• Prompt: Reproduce the listing in full, exactly as written, but without images.

═══ Collected data

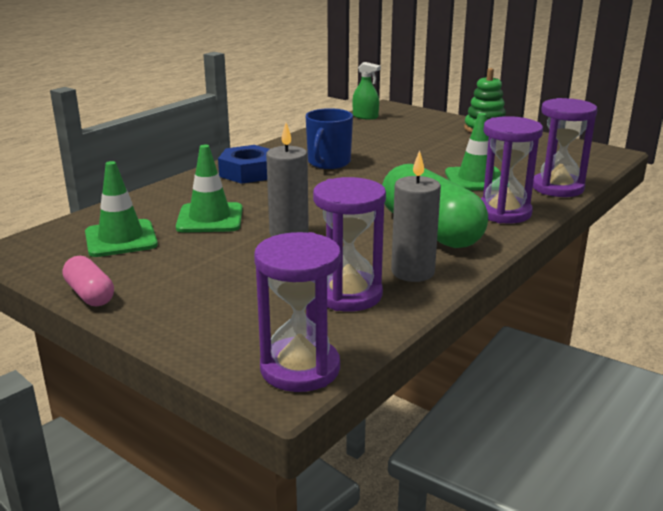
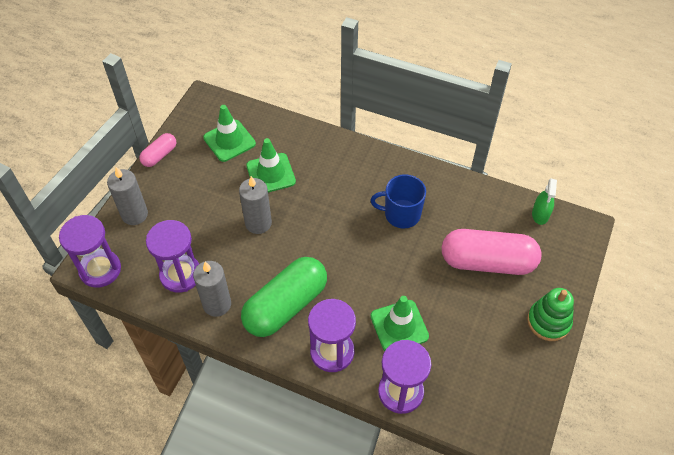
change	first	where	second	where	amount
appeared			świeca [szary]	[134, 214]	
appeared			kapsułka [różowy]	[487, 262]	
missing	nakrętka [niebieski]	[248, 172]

══════

• Task result:
change	first	where	second	where	amount
appeared			świeca [szary]	[134, 214]	
appeared			kapsułka [różowy]	[487, 262]	
missing	nakrętka [niebieski]	[248, 172]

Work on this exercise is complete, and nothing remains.